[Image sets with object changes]
○ ○ ○ ○ ○ ○ ○

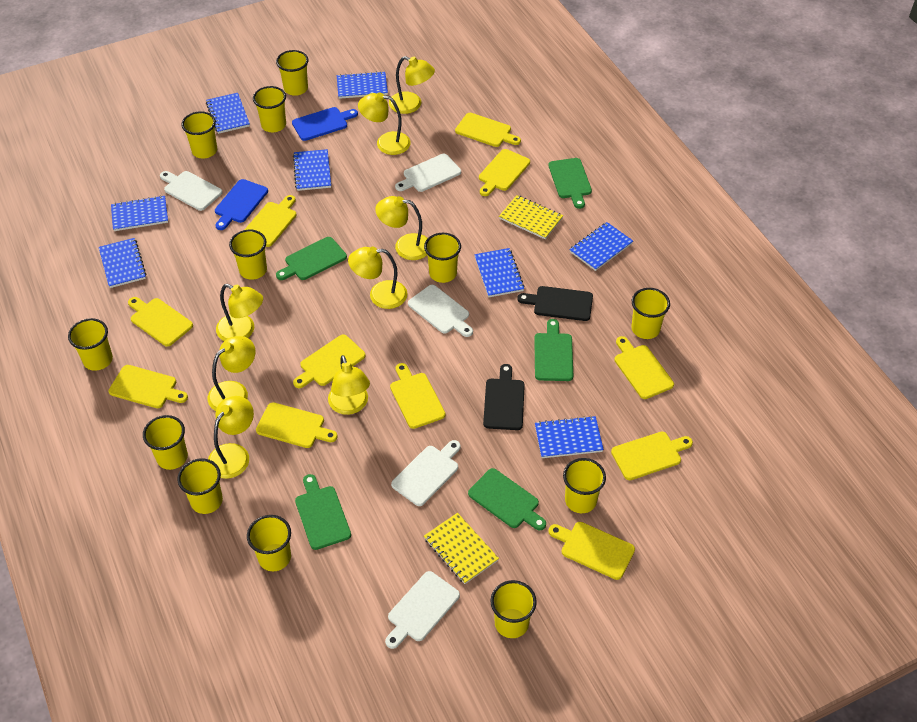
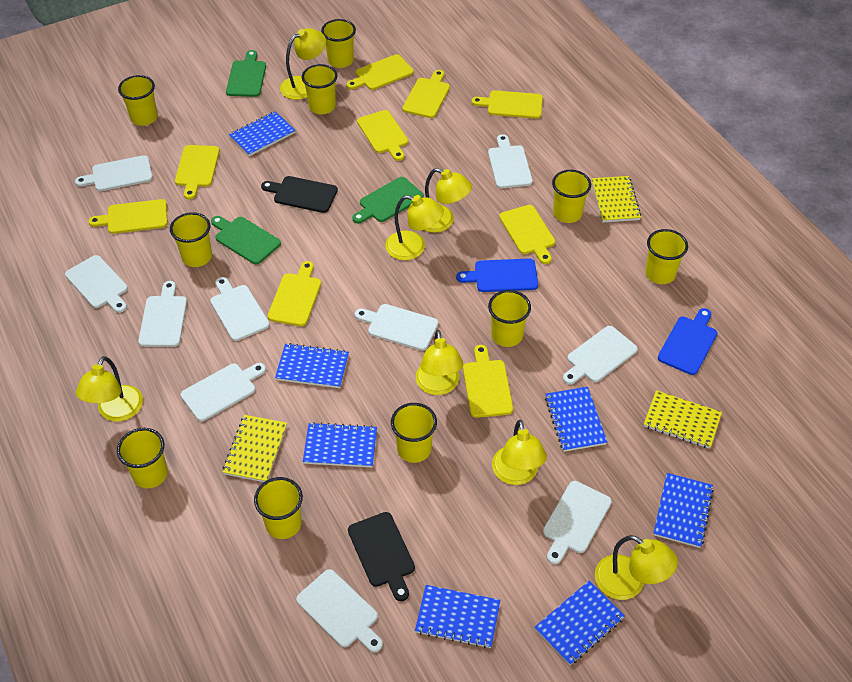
blue notebook: 8 -> 7
green cutting board: 5 -> 3
white cutting board: 5 -> 10
yellow cup: 12 -> 10
yellow cutting board: 11 -> 9
yellow lamp: 8 -> 7
yellow notebook: 2 -> 3

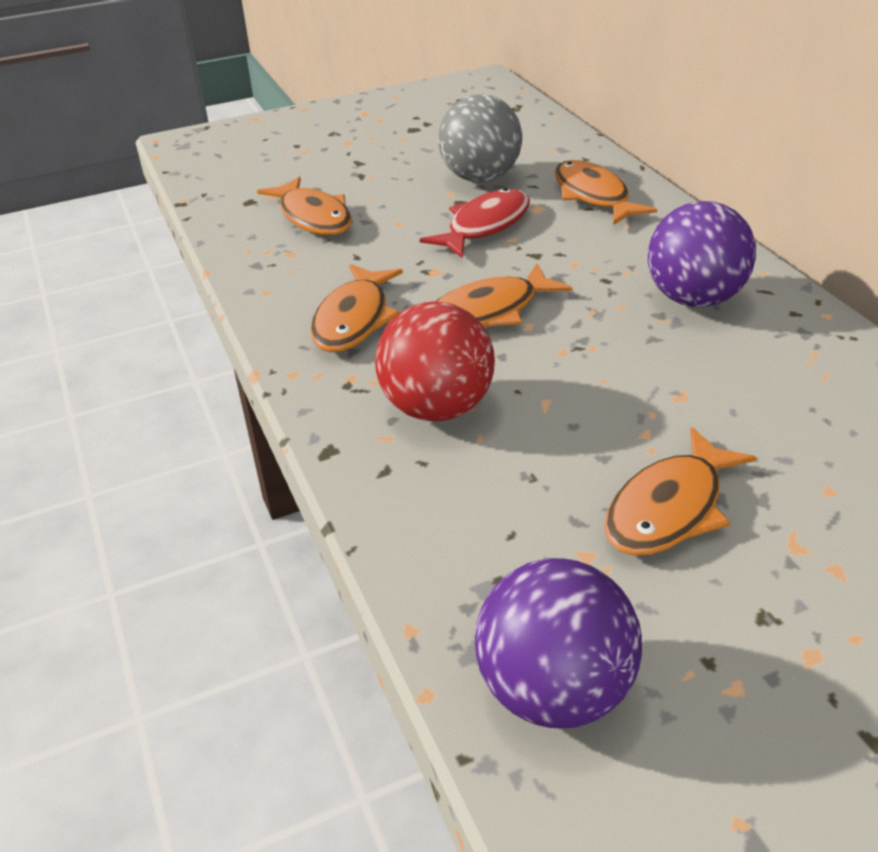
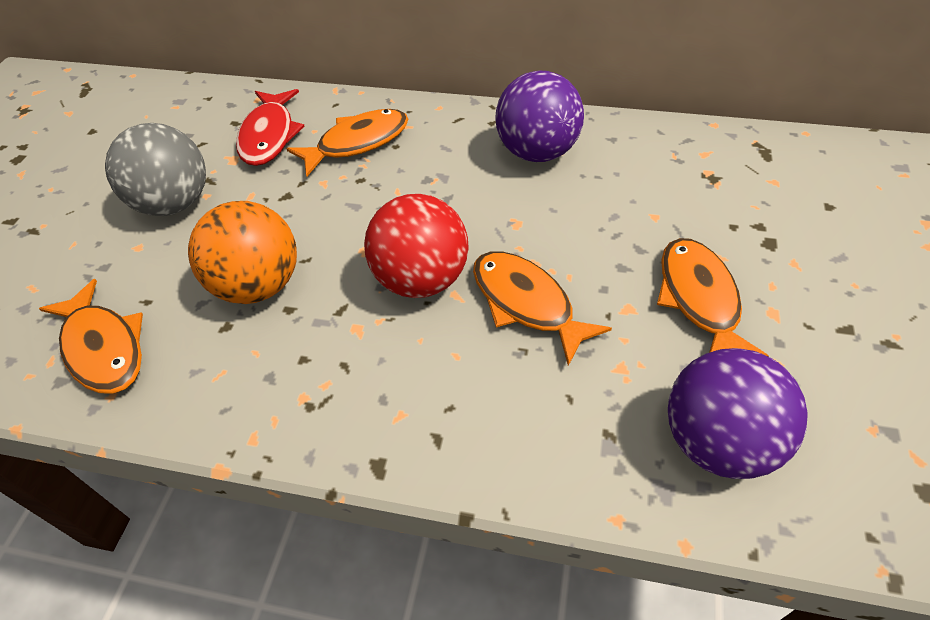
orange ball: 0 -> 1
orange fish: 5 -> 4

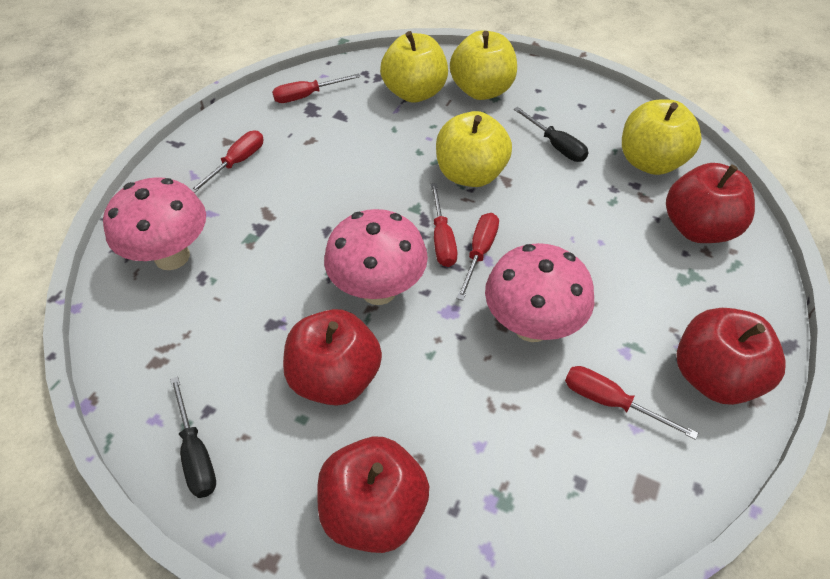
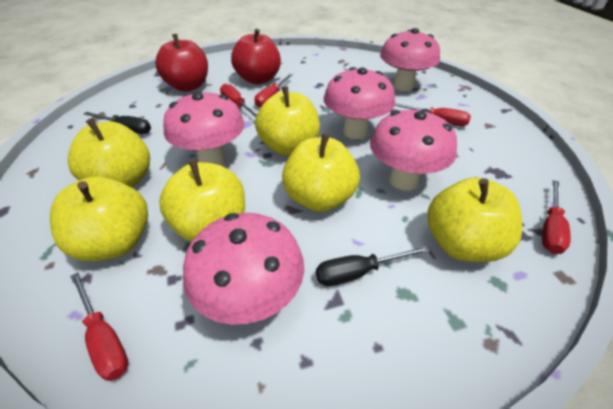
pink mushroom: 3 -> 5
red apple: 4 -> 2
yellow apple: 4 -> 6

○ ○ ○ ○ ○ ○ ○

■ WHAT YOU WILL DO ■
Reproduce nothing but the lines running from the line with "yellow notebook: 2 -> 3" through the end of the records, keeping both end lines and dropping the pictures.

■ SOLVED EXERCISE ■
yellow notebook: 2 -> 3

orange ball: 0 -> 1
orange fish: 5 -> 4

pink mushroom: 3 -> 5
red apple: 4 -> 2
yellow apple: 4 -> 6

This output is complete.